## WHAT THE EXERCISE ASKS
Repeat the records word for word, excluding any picture.

SOURCE DATA section start

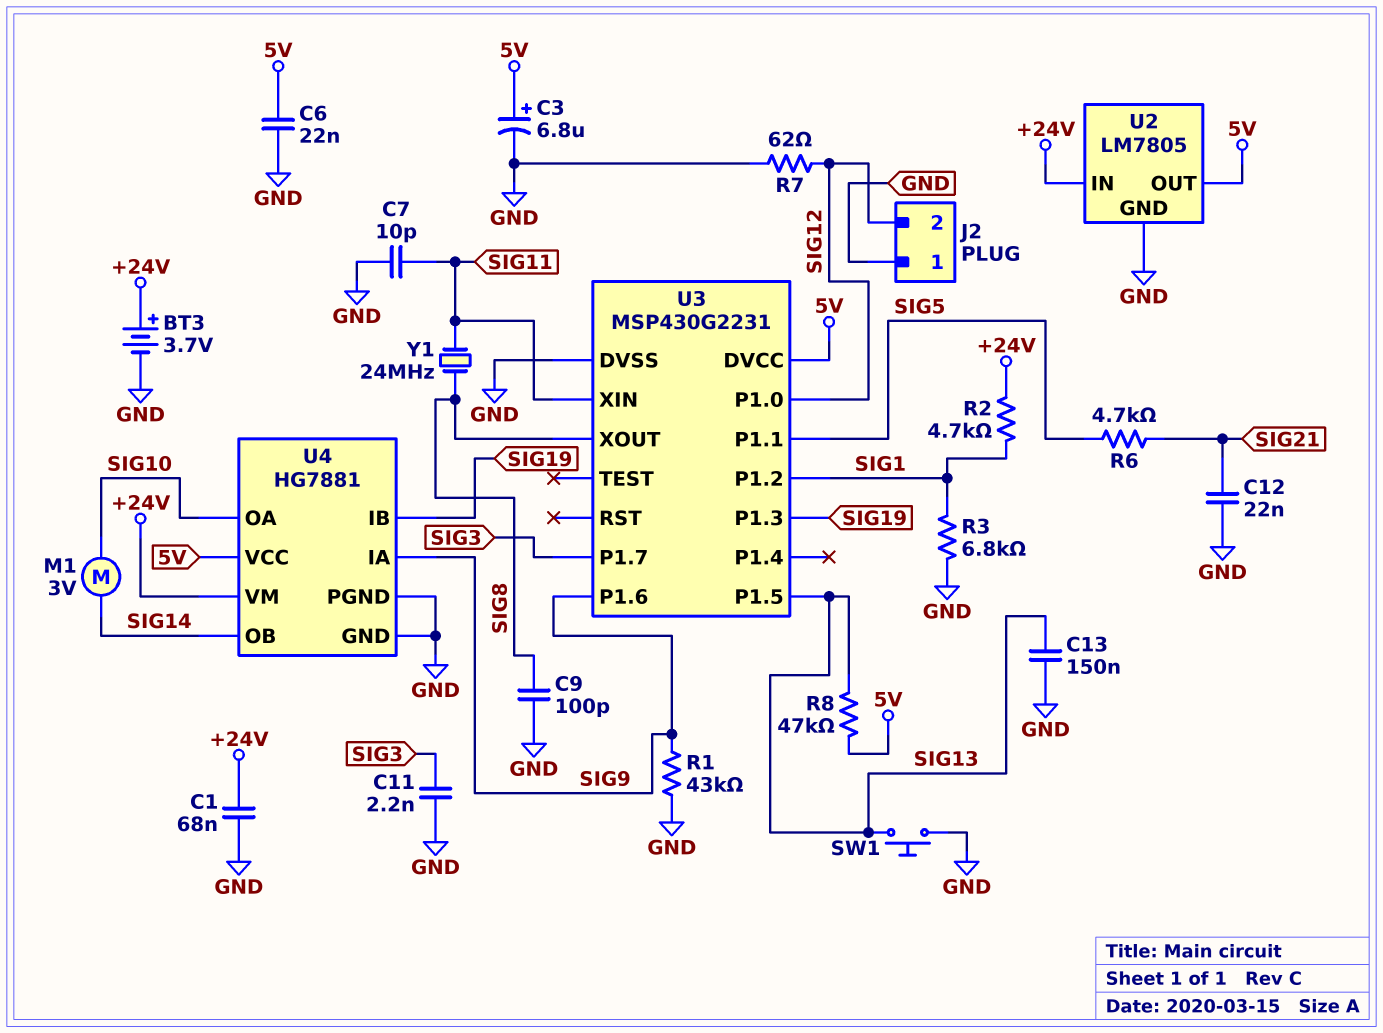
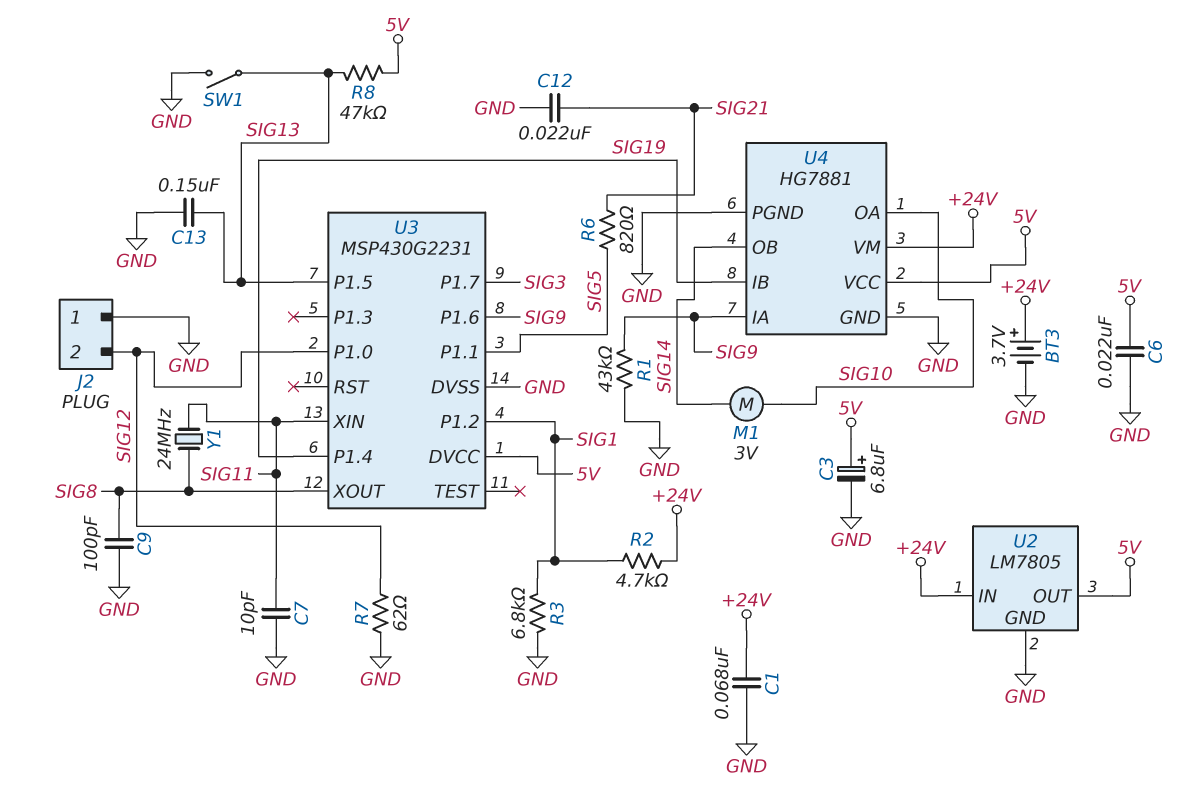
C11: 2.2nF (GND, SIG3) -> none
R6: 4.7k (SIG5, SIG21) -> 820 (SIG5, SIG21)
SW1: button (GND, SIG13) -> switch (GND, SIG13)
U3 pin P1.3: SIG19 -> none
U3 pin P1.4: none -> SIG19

SOURCE DATA section end

## REPLY TO THE TASK
C11: 2.2nF (GND, SIG3) -> none
R6: 4.7k (SIG5, SIG21) -> 820 (SIG5, SIG21)
SW1: button (GND, SIG13) -> switch (GND, SIG13)
U3 pin P1.3: SIG19 -> none
U3 pin P1.4: none -> SIG19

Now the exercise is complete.